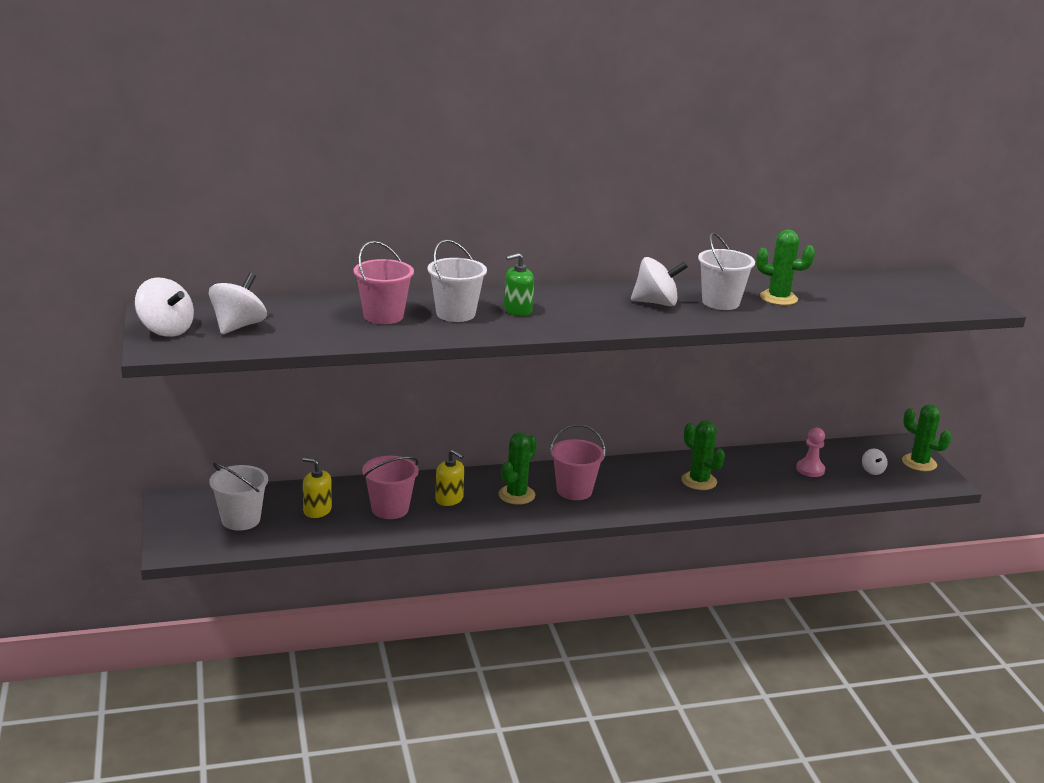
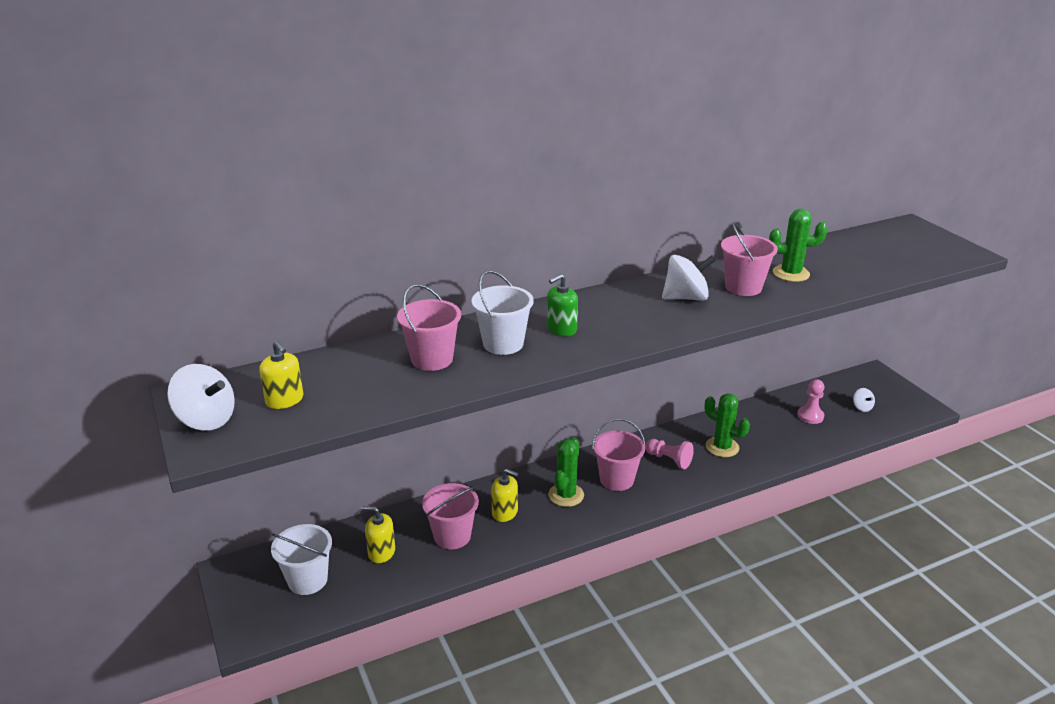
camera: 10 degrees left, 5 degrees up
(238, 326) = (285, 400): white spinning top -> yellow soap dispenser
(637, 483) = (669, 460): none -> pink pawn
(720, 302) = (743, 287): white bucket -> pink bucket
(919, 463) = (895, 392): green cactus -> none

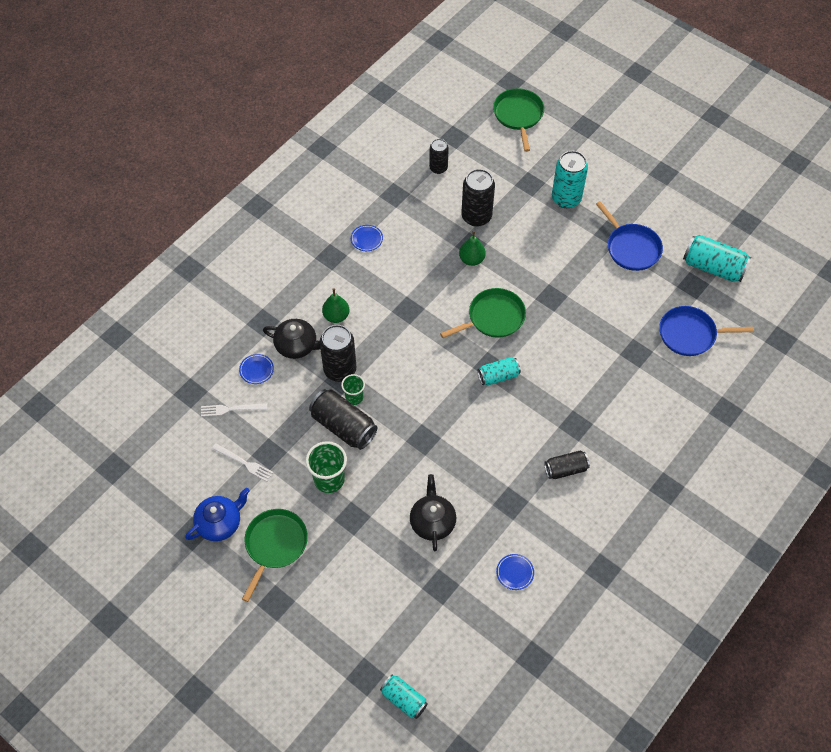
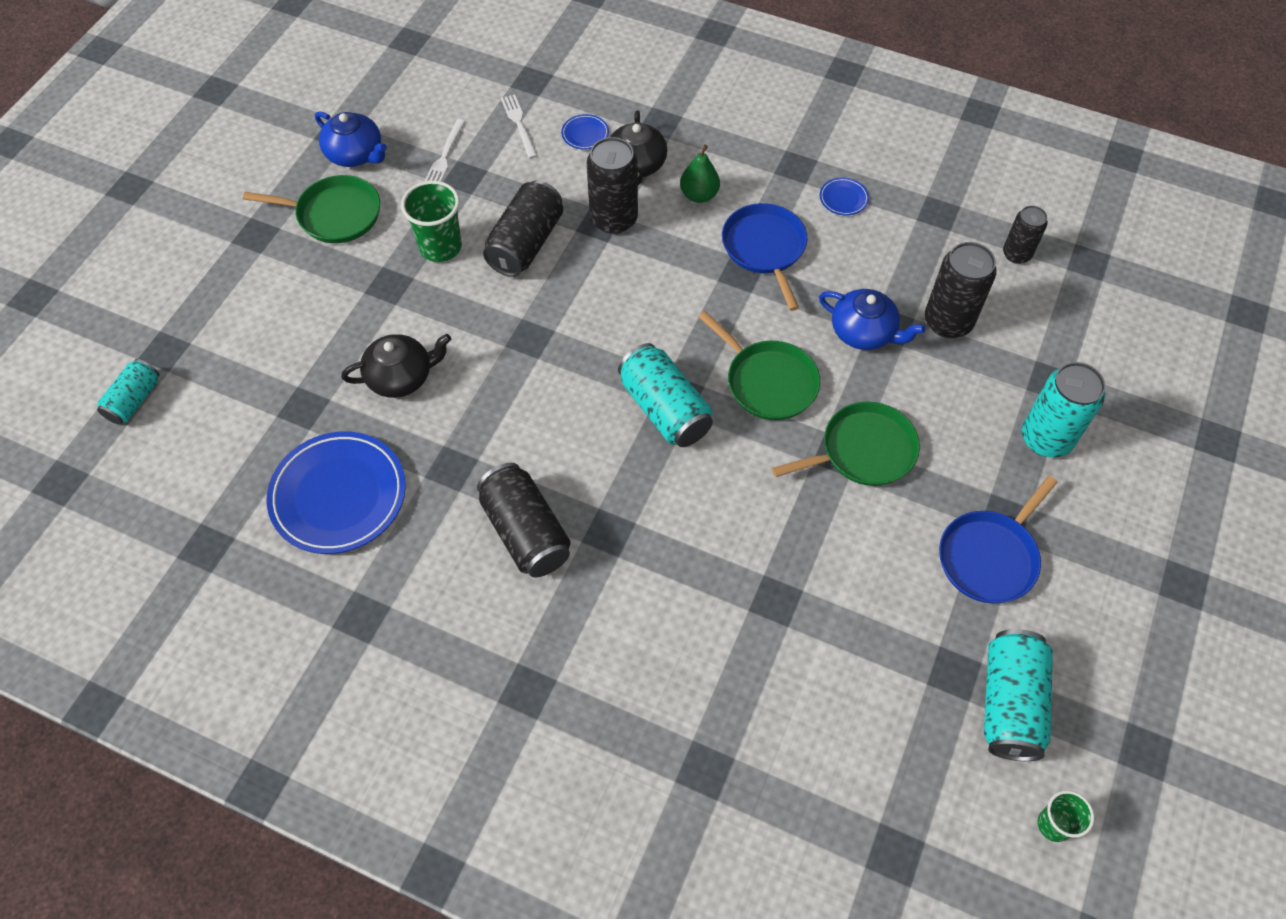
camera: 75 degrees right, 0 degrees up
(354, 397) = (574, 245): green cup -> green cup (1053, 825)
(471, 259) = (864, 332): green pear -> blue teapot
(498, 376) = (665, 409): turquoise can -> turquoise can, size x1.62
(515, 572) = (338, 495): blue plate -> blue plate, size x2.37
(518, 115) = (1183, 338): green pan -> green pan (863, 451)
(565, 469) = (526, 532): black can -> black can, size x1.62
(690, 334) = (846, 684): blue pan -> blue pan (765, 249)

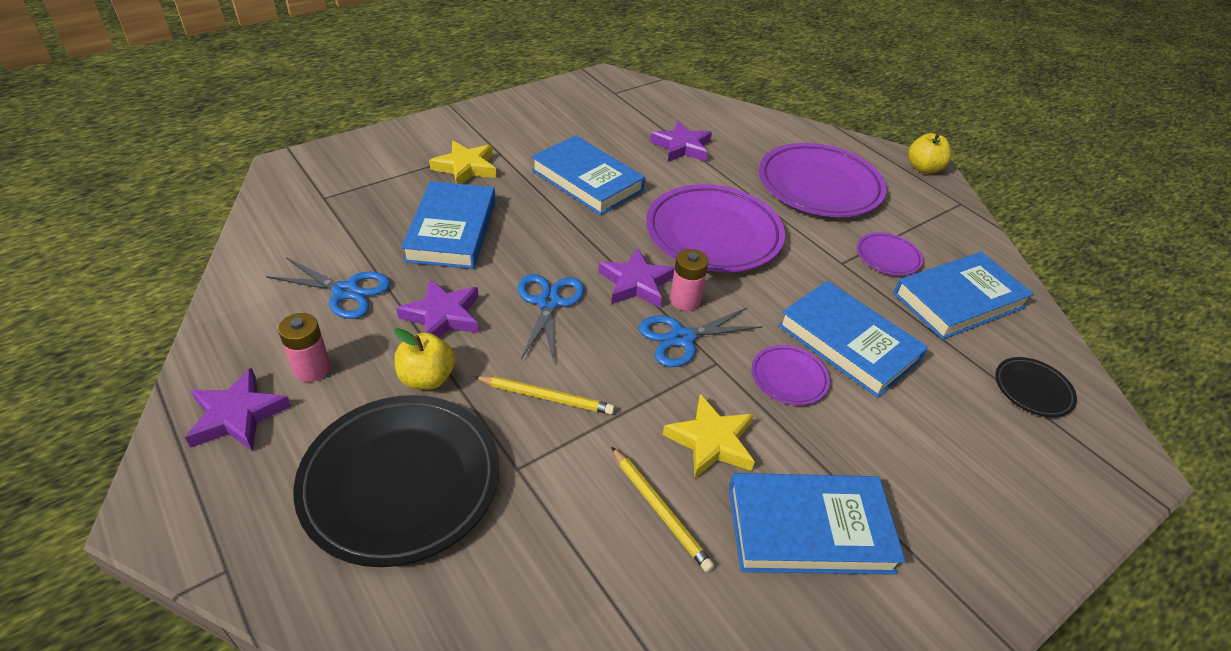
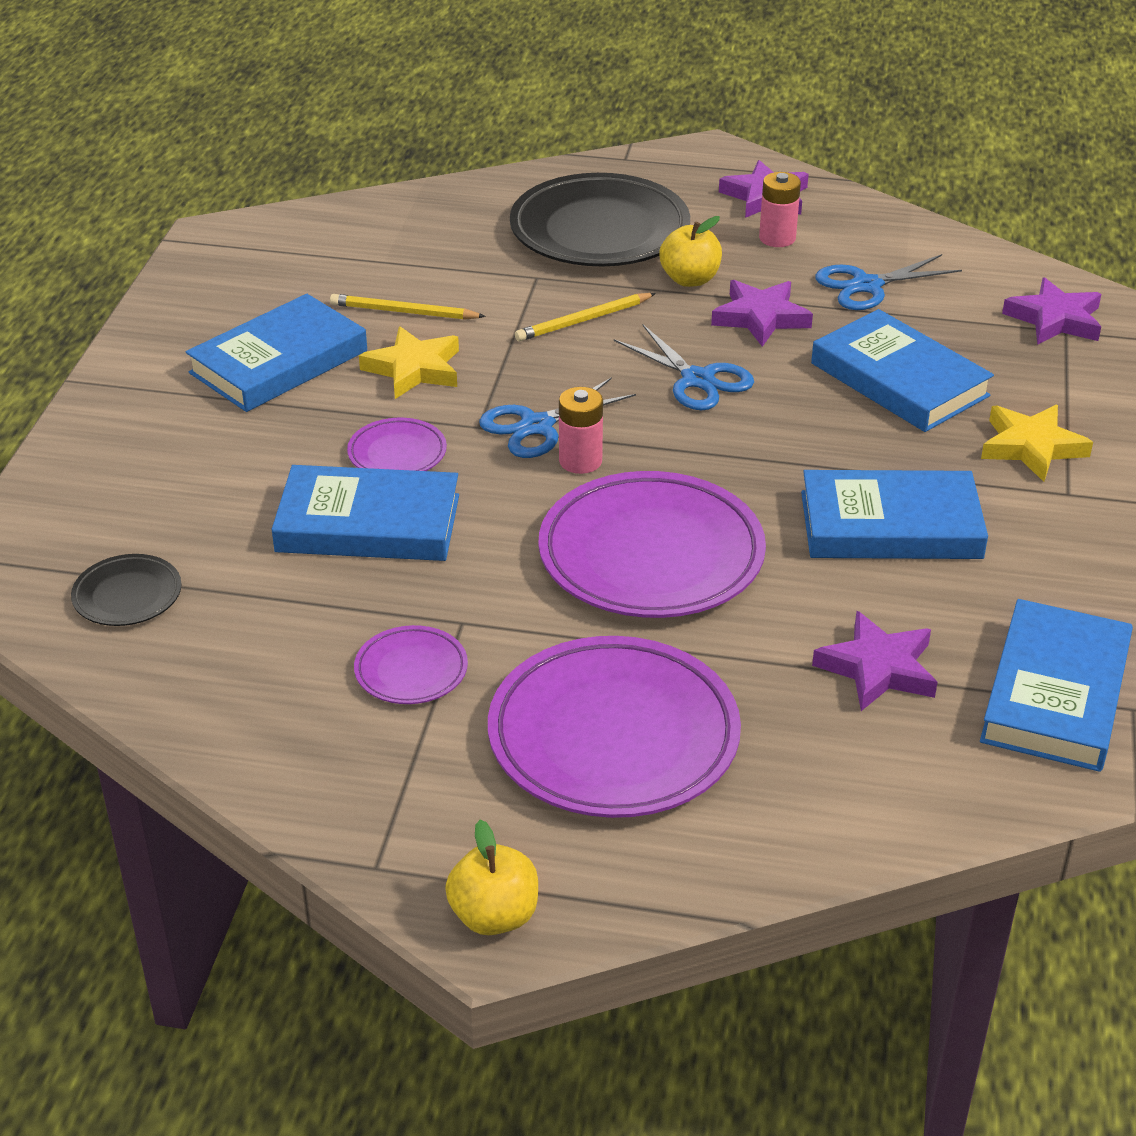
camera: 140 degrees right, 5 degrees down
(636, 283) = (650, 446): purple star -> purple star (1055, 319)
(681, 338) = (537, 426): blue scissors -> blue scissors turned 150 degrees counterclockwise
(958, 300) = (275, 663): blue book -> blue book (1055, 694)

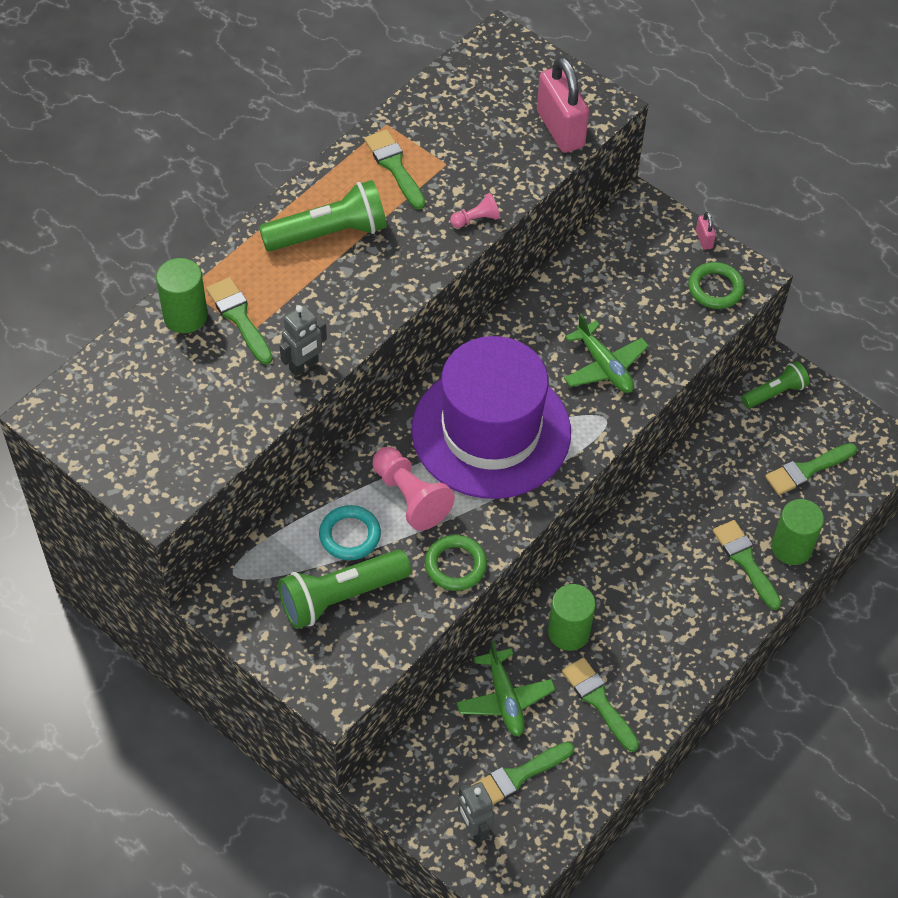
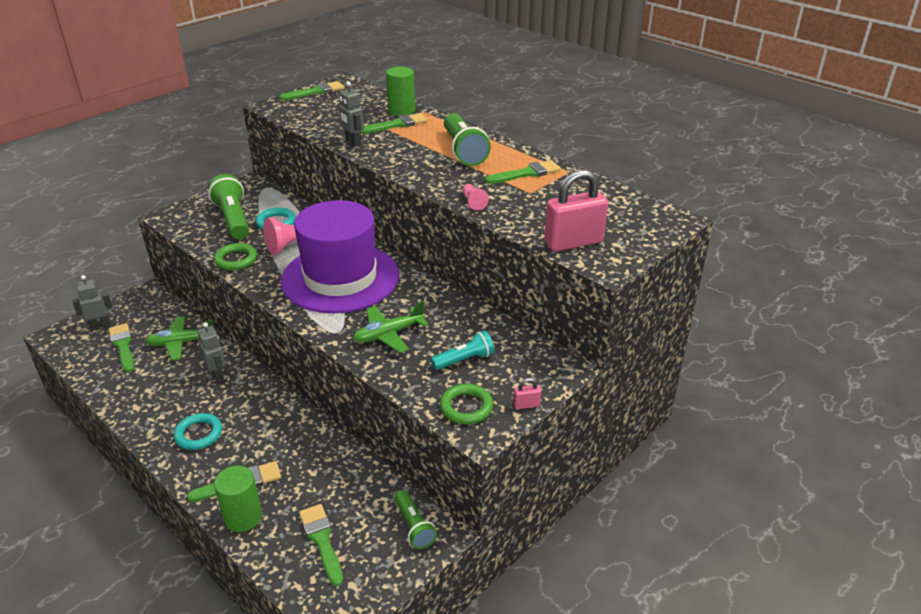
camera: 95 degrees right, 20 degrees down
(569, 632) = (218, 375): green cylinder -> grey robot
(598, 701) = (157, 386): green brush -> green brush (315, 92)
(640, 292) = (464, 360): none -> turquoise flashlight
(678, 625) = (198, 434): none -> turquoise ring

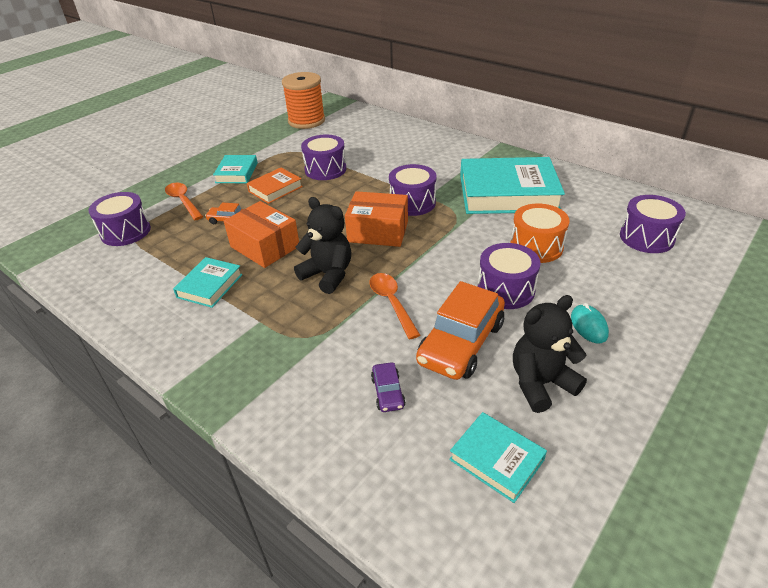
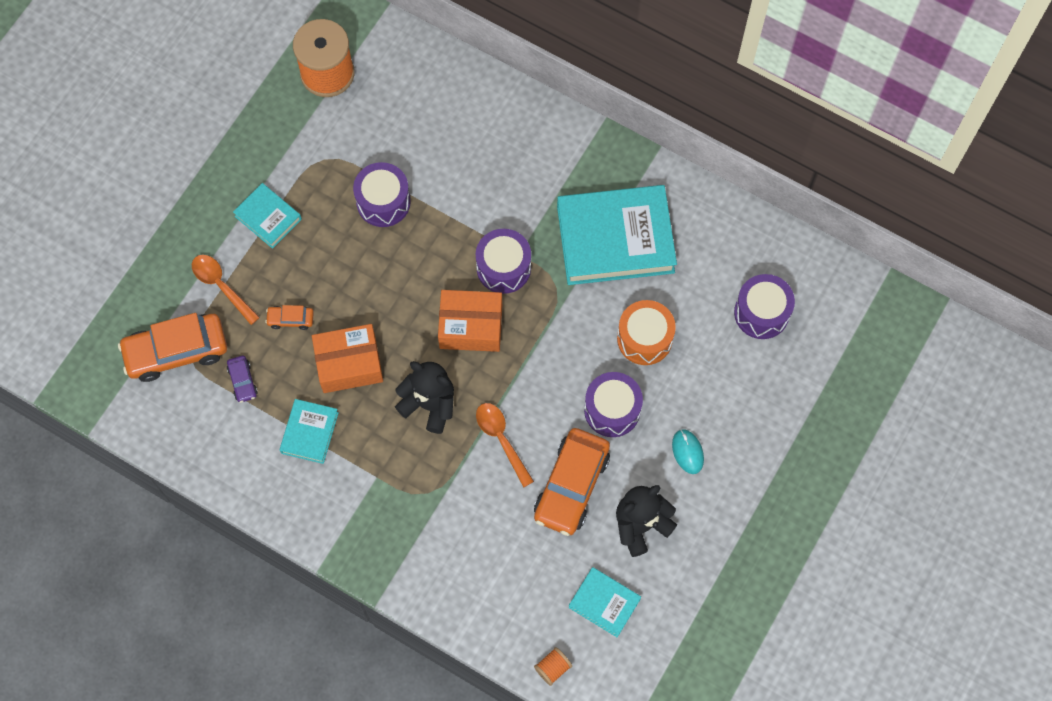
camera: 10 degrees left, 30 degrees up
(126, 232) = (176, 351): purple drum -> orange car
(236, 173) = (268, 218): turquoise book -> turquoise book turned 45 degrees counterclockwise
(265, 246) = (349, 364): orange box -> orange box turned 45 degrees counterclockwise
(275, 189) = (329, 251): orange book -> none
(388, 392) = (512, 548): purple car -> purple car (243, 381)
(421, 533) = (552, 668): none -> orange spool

========================================================================

PROBLEM TO SOLVE: An exact transcription of the material is required, without any pictures.

OUTPUT OF THE TASK:
camera: 10 degrees left, 5 degrees up
(238, 326) = (285, 400): white spinning top -> yellow soap dispenser
(637, 483) = (669, 460): none -> pink pawn
(720, 302) = (743, 287): white bucket -> pink bucket
(919, 463) = (895, 392): green cactus -> none

camera: 75 degrees right, 0 degrees up
(354, 397) = (574, 245): green cup -> green cup (1053, 825)
(471, 259) = (864, 332): green pear -> blue teapot
(498, 376) = (665, 409): turquoise can -> turquoise can, size x1.62
(515, 572) = (338, 495): blue plate -> blue plate, size x2.37
(518, 115) = (1183, 338): green pan -> green pan (863, 451)
(565, 469) = (526, 532): black can -> black can, size x1.62
(690, 334) = (846, 684): blue pan -> blue pan (765, 249)

camera: 140 degrees right, 5 degrees down
(636, 283) = (650, 446): purple star -> purple star (1055, 319)
(681, 338) = (537, 426): blue scissors -> blue scissors turned 150 degrees counterclockwise
(958, 300) = (275, 663): blue book -> blue book (1055, 694)

camera: 95 degrees right, 20 degrees down
(569, 632) = (218, 375): green cylinder -> grey robot
(598, 701) = (157, 386): green brush -> green brush (315, 92)
(640, 292) = (464, 360): none -> turquoise flashlight
(678, 625) = (198, 434): none -> turquoise ring

camera: 10 degrees left, 30 degrees up
(126, 232) = (176, 351): purple drum -> orange car
(236, 173) = (268, 218): turquoise book -> turquoise book turned 45 degrees counterclockwise
(265, 246) = (349, 364): orange box -> orange box turned 45 degrees counterclockwise
(275, 189) = (329, 251): orange book -> none
(388, 392) = (512, 548): purple car -> purple car (243, 381)
(421, 533) = (552, 668): none -> orange spool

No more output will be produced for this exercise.